» Problem details
Could you reproduce the lines below from the one with "D8: LED orange" through the one with "R5: 47k (AOUT, GND) -> none"? Keep both ends and add nothing.

» Source material
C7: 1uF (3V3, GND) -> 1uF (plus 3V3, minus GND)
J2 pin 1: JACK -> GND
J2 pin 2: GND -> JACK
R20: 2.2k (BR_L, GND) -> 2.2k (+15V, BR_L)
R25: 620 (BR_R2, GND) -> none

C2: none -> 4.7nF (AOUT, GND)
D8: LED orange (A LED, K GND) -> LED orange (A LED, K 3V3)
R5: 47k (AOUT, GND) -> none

...

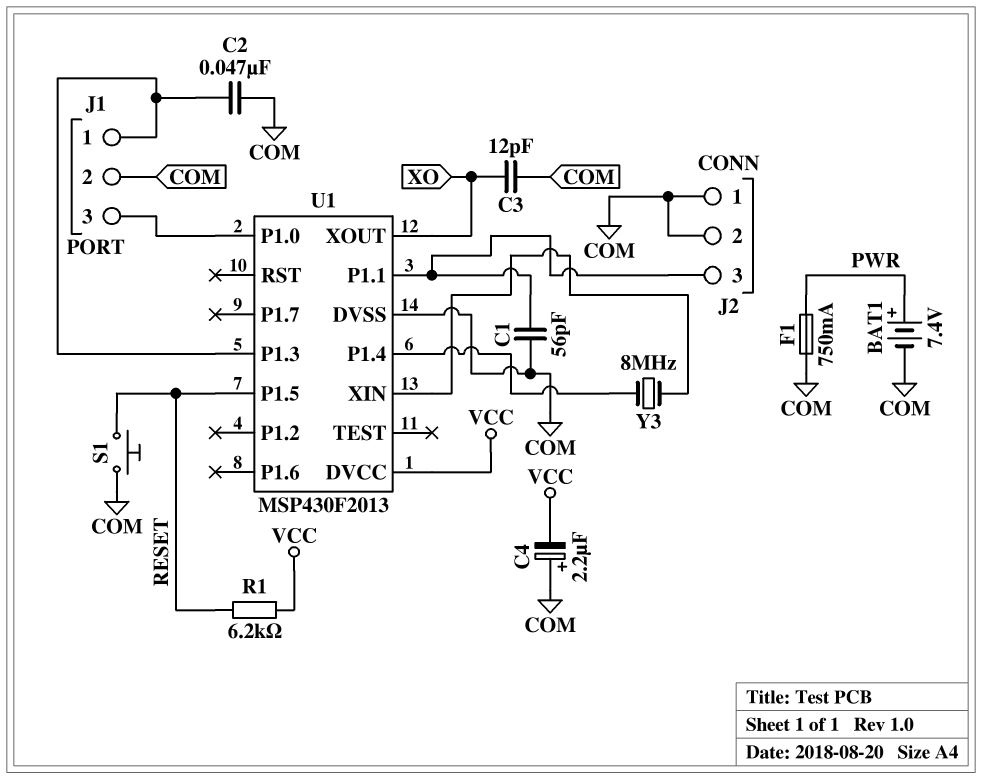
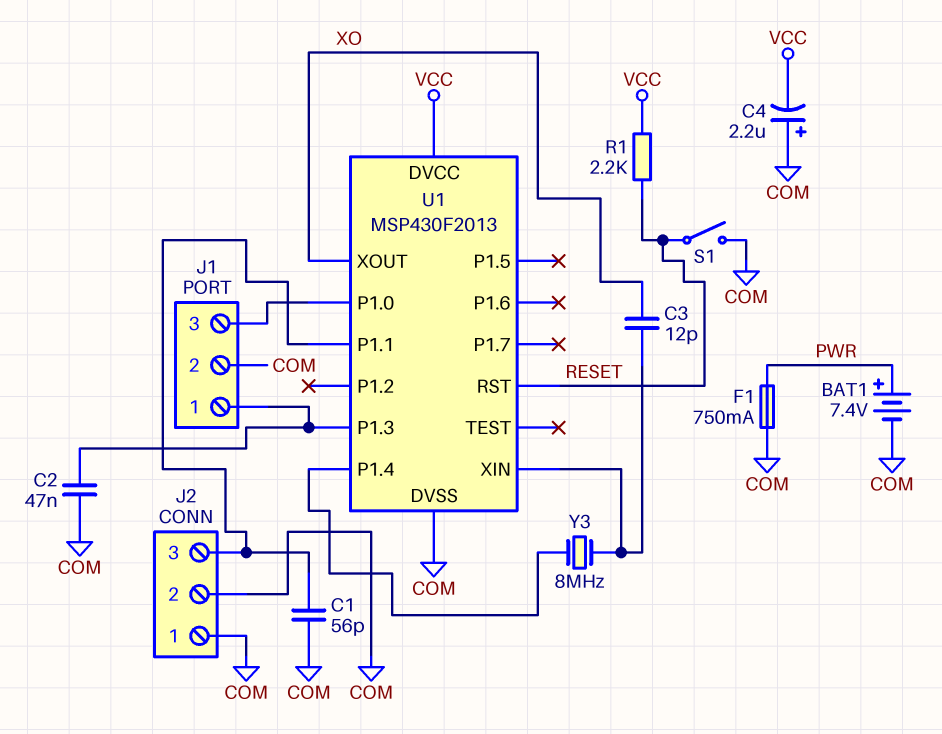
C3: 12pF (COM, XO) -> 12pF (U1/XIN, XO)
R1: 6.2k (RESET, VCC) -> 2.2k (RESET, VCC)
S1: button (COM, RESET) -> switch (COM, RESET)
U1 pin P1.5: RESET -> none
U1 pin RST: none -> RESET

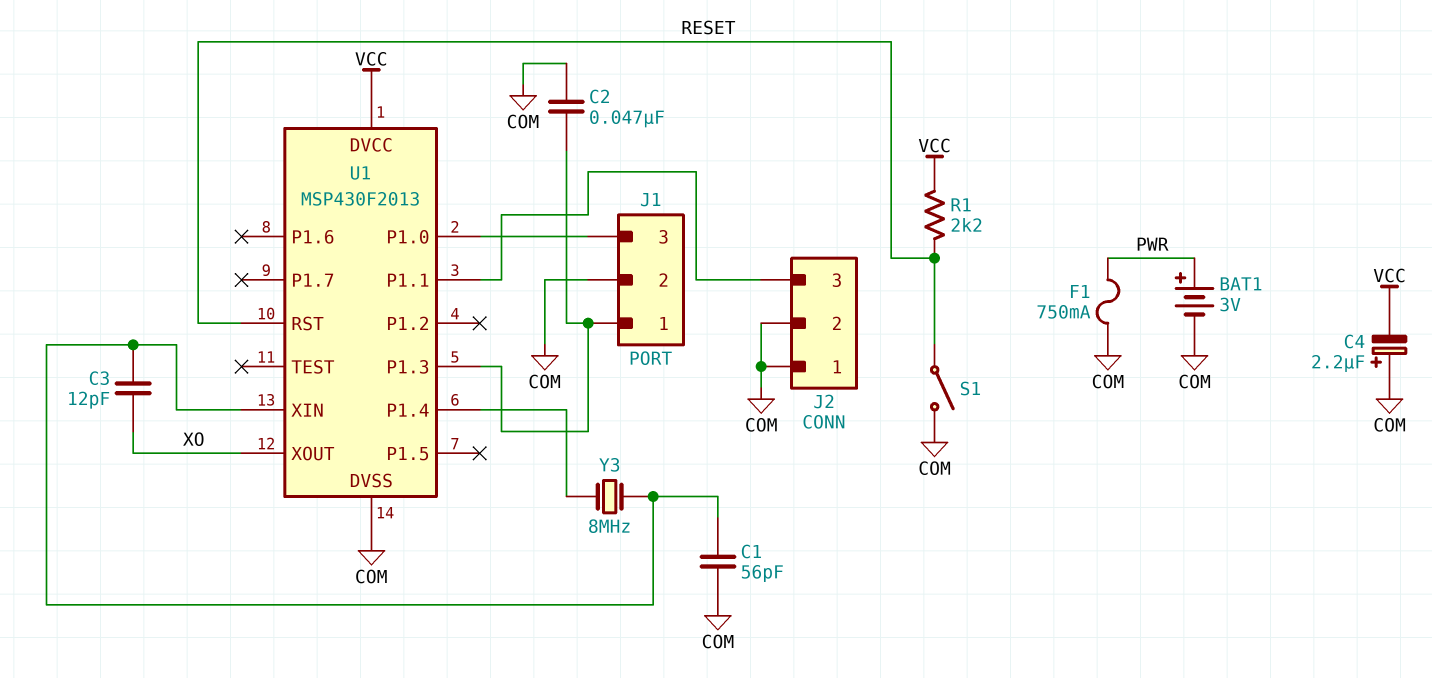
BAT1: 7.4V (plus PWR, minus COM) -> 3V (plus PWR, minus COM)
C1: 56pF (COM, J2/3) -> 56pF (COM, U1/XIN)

--

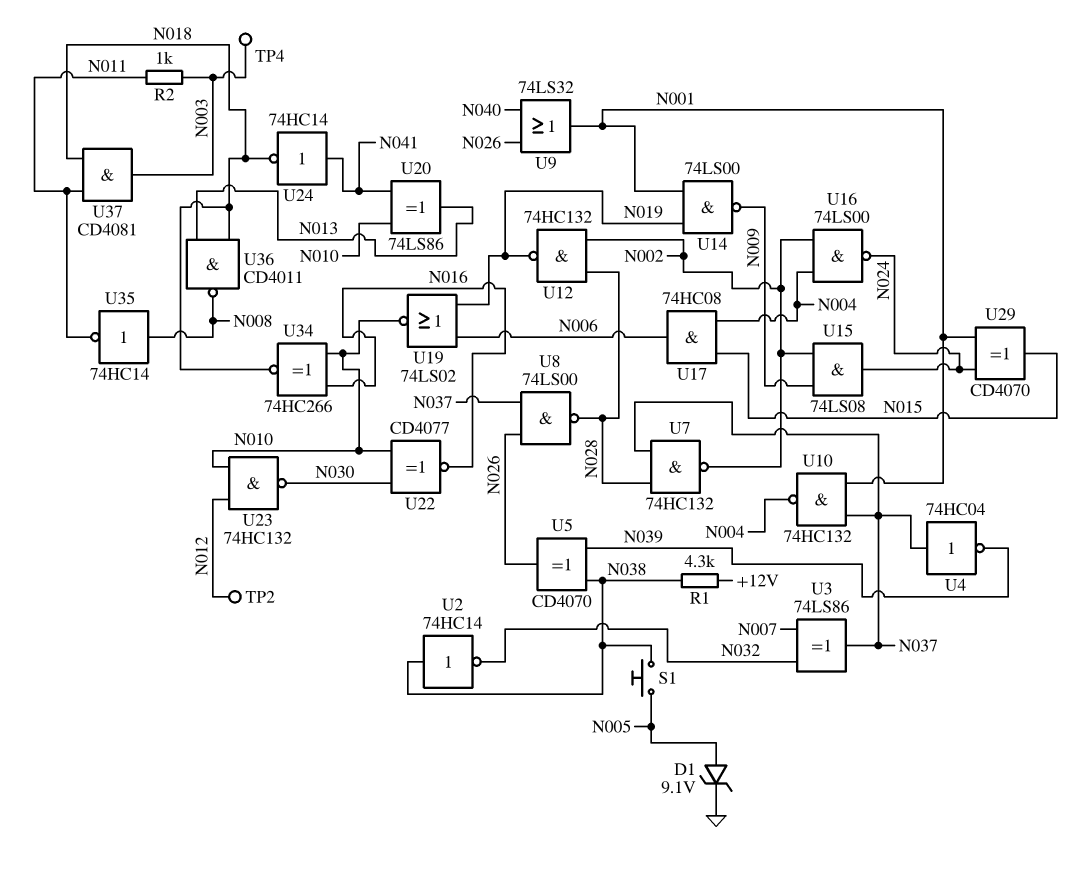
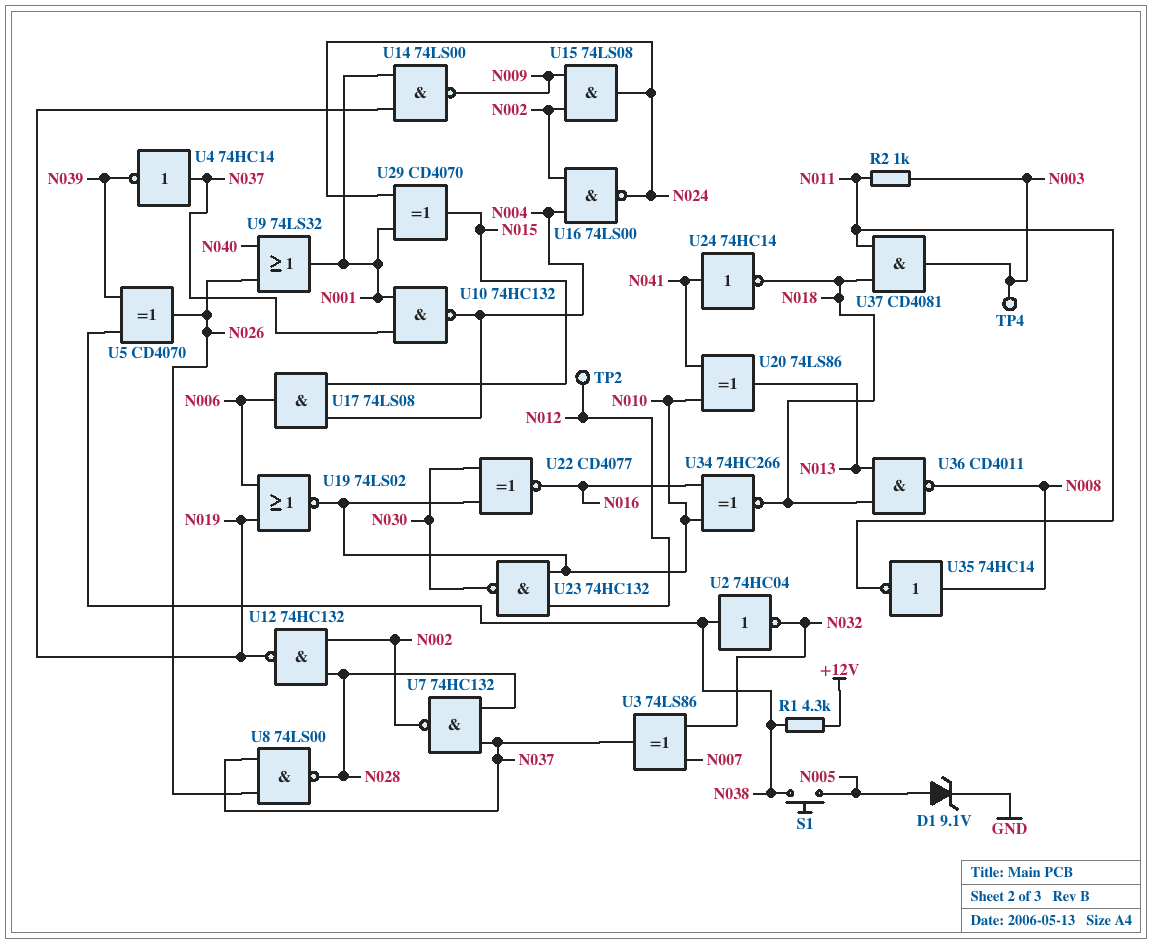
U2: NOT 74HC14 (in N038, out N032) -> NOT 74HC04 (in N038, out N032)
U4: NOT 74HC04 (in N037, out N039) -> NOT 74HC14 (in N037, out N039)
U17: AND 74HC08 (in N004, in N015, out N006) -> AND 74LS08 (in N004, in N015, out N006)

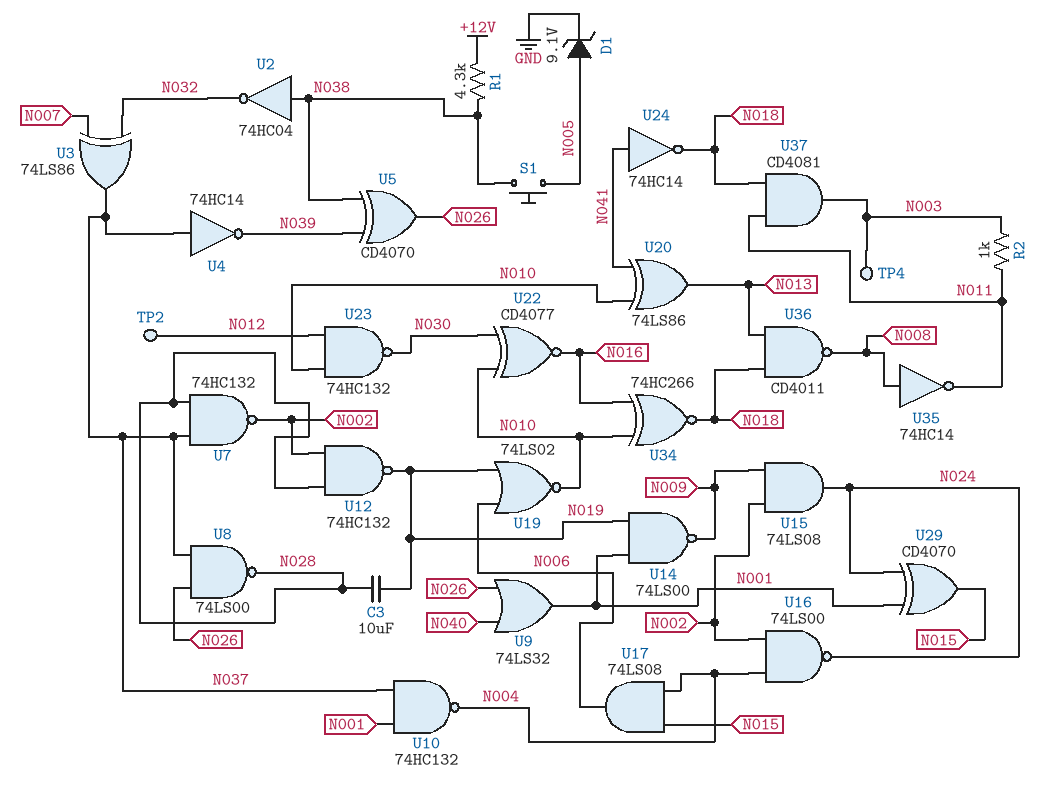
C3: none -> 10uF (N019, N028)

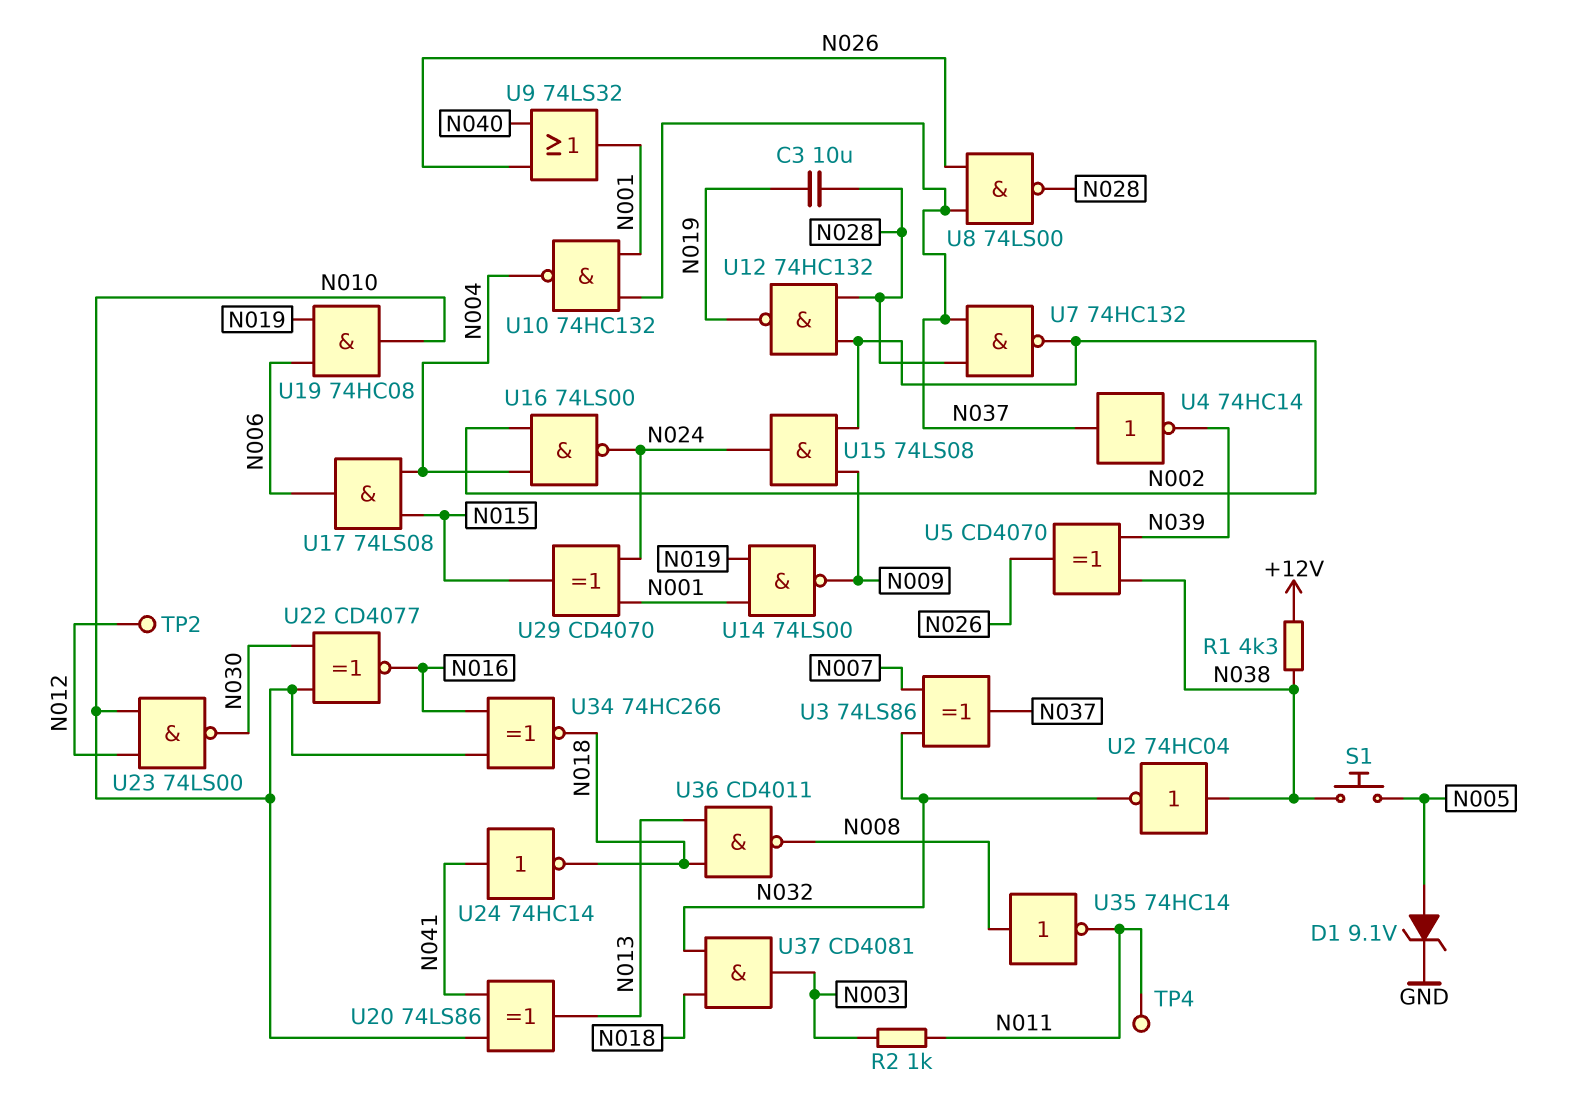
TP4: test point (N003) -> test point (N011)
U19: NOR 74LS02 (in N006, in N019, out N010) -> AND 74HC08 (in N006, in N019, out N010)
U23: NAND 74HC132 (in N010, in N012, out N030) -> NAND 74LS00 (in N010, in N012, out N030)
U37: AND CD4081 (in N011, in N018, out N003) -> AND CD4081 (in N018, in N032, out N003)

» Solution for this task
D8: LED orange (A LED, K GND) -> LED orange (A LED, K 3V3)
R5: 47k (AOUT, GND) -> none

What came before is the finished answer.